=== Begin Enclosure ===

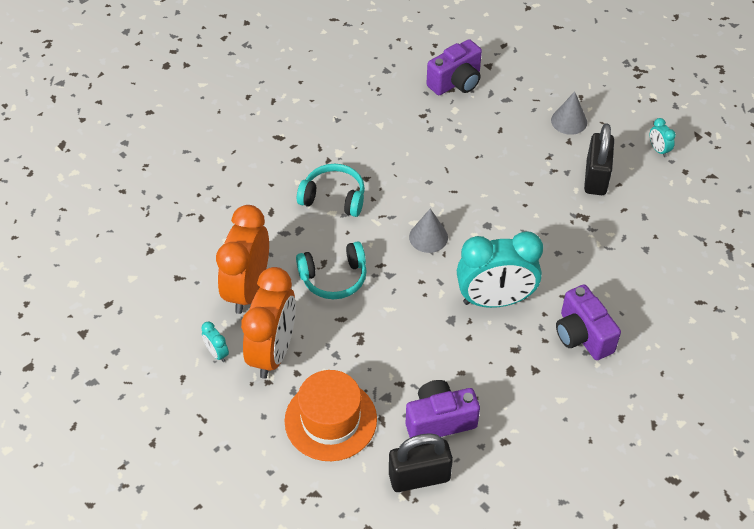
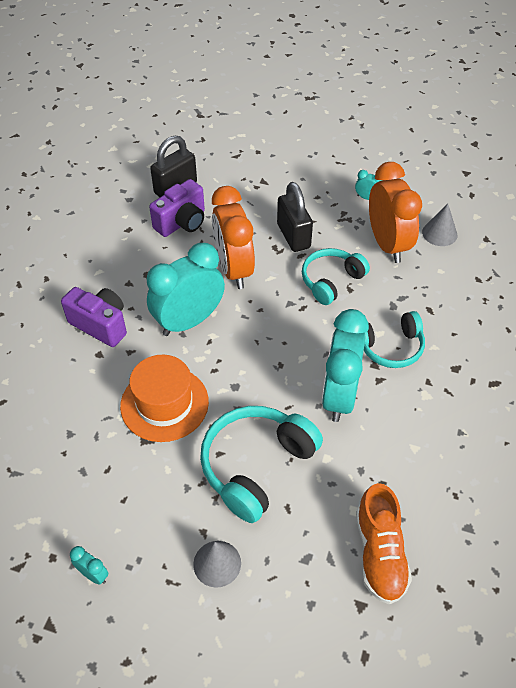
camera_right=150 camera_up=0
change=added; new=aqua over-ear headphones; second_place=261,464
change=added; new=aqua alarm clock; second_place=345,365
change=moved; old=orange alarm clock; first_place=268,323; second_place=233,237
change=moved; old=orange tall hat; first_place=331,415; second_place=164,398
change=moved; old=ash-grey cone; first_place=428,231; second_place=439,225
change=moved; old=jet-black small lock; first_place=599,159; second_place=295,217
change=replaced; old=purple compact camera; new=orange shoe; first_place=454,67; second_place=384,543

=== End Enclosure ===

* WORK TASK: Using the data above, copy each line that contains "moved".

* SOLVED PROBLEM:
change=moved; old=orange alarm clock; first_place=268,323; second_place=233,237
change=moved; old=orange tall hat; first_place=331,415; second_place=164,398
change=moved; old=ash-grey cone; first_place=428,231; second_place=439,225
change=moved; old=jet-black small lock; first_place=599,159; second_place=295,217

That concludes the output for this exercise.